• [Records shown]:
>>>

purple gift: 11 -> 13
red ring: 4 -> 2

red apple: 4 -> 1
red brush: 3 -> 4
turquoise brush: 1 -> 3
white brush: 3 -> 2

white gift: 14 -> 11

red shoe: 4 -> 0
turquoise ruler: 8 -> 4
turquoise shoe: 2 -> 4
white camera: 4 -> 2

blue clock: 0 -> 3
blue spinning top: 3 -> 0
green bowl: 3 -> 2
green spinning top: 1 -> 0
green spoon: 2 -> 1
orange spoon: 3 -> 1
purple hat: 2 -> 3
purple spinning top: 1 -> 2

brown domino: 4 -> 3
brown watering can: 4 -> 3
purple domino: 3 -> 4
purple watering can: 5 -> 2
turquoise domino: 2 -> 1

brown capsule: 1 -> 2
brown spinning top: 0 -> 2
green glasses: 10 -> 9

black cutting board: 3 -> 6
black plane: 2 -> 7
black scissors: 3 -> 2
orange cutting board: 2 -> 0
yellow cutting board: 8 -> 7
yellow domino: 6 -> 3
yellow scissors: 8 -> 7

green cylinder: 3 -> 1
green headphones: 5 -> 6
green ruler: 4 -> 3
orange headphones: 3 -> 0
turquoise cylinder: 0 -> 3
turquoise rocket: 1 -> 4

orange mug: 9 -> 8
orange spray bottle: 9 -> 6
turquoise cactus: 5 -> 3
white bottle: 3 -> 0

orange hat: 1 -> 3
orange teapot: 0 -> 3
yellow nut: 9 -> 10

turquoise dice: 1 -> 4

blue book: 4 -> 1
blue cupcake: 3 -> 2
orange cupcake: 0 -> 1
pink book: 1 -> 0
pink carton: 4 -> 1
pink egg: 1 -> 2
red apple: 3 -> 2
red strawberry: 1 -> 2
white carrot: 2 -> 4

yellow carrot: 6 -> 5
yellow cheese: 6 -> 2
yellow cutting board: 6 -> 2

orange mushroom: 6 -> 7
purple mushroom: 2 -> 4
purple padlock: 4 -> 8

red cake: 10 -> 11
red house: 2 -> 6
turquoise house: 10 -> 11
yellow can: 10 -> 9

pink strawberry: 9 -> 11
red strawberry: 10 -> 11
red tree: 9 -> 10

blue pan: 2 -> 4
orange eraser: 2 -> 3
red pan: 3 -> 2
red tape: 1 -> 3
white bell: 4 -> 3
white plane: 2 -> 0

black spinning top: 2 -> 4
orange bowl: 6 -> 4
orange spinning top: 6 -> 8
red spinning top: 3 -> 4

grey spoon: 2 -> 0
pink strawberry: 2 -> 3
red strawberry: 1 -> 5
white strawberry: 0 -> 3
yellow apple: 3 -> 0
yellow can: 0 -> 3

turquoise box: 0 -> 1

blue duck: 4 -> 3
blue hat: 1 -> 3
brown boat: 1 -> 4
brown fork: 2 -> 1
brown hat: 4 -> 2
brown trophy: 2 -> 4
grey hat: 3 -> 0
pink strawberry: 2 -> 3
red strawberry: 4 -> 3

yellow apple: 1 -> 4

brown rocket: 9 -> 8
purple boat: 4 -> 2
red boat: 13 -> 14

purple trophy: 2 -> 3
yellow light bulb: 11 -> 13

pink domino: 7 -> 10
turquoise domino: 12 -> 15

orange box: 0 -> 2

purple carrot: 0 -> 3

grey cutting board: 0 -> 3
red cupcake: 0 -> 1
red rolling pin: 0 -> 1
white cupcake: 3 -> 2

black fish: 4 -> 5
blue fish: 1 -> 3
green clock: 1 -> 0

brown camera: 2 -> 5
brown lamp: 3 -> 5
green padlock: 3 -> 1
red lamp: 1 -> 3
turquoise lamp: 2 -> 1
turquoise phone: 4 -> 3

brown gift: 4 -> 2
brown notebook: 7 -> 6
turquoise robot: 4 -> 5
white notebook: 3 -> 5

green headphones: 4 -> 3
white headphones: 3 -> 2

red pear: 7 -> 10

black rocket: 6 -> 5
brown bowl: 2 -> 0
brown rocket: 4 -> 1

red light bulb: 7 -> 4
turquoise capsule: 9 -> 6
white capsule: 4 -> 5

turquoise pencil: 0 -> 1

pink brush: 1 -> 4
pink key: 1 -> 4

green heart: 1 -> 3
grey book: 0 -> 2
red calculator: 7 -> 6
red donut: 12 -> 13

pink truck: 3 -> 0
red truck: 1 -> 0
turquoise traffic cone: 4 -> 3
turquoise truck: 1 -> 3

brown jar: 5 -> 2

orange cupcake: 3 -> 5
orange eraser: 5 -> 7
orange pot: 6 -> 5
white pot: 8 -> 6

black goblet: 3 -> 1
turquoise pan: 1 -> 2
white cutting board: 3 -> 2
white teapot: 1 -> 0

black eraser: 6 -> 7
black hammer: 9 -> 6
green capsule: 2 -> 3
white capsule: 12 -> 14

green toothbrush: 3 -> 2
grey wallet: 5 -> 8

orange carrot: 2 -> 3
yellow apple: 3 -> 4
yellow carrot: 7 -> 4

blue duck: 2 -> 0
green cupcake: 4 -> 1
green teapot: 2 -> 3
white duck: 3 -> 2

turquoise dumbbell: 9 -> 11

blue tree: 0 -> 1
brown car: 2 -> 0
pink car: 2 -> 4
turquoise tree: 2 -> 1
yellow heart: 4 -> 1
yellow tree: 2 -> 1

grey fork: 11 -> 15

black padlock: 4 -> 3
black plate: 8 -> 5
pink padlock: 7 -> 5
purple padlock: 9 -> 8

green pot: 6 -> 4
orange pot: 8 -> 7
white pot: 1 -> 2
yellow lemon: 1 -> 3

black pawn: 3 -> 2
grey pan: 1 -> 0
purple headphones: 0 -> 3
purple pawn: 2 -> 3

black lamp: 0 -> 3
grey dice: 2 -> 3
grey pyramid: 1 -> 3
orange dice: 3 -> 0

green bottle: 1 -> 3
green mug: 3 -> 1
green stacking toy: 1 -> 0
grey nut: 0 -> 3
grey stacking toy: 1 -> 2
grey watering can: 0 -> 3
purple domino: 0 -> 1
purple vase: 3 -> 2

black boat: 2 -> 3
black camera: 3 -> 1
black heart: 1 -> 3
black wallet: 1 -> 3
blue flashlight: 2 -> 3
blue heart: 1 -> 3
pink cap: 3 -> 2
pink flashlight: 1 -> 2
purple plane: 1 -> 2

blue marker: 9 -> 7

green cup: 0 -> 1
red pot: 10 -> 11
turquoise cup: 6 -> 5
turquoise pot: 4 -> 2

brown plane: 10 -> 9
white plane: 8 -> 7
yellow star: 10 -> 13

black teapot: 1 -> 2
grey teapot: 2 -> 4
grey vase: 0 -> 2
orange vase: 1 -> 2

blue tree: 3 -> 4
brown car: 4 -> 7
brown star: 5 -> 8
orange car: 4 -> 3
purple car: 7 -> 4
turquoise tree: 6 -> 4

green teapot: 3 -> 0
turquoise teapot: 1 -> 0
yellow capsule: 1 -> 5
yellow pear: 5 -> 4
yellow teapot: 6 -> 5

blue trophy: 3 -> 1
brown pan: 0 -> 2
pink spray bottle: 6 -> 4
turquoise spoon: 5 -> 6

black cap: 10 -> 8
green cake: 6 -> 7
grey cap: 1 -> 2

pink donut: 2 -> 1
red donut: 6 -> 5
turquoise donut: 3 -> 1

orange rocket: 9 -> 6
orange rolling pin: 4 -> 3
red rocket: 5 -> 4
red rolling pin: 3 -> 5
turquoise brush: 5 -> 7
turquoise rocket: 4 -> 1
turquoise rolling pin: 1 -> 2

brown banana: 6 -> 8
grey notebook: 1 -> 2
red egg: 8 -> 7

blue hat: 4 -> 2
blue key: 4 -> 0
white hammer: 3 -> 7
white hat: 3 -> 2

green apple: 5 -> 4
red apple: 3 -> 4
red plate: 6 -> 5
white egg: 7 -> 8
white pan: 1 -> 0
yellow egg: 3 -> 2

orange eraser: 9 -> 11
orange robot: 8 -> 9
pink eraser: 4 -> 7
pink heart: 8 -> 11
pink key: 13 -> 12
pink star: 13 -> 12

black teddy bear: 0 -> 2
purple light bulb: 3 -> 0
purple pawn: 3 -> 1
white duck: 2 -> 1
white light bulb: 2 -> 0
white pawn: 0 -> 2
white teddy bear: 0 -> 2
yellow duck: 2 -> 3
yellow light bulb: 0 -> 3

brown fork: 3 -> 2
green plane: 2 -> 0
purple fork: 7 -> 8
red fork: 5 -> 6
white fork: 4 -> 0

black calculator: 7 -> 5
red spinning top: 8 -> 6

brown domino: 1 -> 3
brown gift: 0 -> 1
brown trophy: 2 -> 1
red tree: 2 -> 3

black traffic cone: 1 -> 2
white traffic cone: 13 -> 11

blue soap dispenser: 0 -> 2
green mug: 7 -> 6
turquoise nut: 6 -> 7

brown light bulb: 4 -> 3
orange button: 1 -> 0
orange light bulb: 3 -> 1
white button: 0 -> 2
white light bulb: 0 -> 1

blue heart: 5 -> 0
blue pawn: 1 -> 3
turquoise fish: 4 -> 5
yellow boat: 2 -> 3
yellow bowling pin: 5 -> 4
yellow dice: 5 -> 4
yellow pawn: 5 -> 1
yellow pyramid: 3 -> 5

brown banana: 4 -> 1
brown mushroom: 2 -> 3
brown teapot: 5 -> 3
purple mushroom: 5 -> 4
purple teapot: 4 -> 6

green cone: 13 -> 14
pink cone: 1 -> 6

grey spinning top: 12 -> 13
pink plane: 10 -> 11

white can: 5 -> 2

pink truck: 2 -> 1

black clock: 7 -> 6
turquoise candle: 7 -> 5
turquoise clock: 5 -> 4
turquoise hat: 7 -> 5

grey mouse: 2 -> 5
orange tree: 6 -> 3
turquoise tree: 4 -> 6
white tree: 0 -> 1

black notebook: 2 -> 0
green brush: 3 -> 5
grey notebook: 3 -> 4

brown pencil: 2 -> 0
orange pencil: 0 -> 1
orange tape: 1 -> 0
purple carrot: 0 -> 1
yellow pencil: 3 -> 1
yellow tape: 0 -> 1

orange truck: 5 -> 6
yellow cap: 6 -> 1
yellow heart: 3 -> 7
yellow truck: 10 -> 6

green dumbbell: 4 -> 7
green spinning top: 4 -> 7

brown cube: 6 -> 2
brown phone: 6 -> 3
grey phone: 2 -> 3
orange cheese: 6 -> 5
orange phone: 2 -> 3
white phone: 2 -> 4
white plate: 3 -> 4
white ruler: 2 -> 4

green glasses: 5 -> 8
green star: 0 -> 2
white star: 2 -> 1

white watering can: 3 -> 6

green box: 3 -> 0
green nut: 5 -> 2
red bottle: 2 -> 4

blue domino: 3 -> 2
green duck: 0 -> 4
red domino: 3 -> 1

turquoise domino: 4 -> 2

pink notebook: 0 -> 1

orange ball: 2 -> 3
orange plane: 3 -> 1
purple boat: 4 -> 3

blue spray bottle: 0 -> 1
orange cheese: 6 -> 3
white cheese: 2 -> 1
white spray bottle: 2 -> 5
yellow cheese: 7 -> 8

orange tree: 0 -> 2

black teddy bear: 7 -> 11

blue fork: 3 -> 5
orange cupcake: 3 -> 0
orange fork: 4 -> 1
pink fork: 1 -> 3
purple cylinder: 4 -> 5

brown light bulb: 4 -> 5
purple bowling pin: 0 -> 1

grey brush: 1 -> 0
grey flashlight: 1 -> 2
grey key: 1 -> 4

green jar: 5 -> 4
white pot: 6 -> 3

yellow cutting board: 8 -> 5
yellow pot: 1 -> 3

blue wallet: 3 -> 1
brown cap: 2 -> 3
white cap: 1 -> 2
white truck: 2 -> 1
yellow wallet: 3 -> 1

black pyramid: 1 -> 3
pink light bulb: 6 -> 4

<<<

All that is wanted is an exact copy of the lines above from the one with "brown fork: 3 -> 2" through the one with "yellow cap: 6 -> 1", with both ends included.

brown fork: 3 -> 2
green plane: 2 -> 0
purple fork: 7 -> 8
red fork: 5 -> 6
white fork: 4 -> 0

black calculator: 7 -> 5
red spinning top: 8 -> 6

brown domino: 1 -> 3
brown gift: 0 -> 1
brown trophy: 2 -> 1
red tree: 2 -> 3

black traffic cone: 1 -> 2
white traffic cone: 13 -> 11

blue soap dispenser: 0 -> 2
green mug: 7 -> 6
turquoise nut: 6 -> 7

brown light bulb: 4 -> 3
orange button: 1 -> 0
orange light bulb: 3 -> 1
white button: 0 -> 2
white light bulb: 0 -> 1

blue heart: 5 -> 0
blue pawn: 1 -> 3
turquoise fish: 4 -> 5
yellow boat: 2 -> 3
yellow bowling pin: 5 -> 4
yellow dice: 5 -> 4
yellow pawn: 5 -> 1
yellow pyramid: 3 -> 5

brown banana: 4 -> 1
brown mushroom: 2 -> 3
brown teapot: 5 -> 3
purple mushroom: 5 -> 4
purple teapot: 4 -> 6

green cone: 13 -> 14
pink cone: 1 -> 6

grey spinning top: 12 -> 13
pink plane: 10 -> 11

white can: 5 -> 2

pink truck: 2 -> 1

black clock: 7 -> 6
turquoise candle: 7 -> 5
turquoise clock: 5 -> 4
turquoise hat: 7 -> 5

grey mouse: 2 -> 5
orange tree: 6 -> 3
turquoise tree: 4 -> 6
white tree: 0 -> 1

black notebook: 2 -> 0
green brush: 3 -> 5
grey notebook: 3 -> 4

brown pencil: 2 -> 0
orange pencil: 0 -> 1
orange tape: 1 -> 0
purple carrot: 0 -> 1
yellow pencil: 3 -> 1
yellow tape: 0 -> 1

orange truck: 5 -> 6
yellow cap: 6 -> 1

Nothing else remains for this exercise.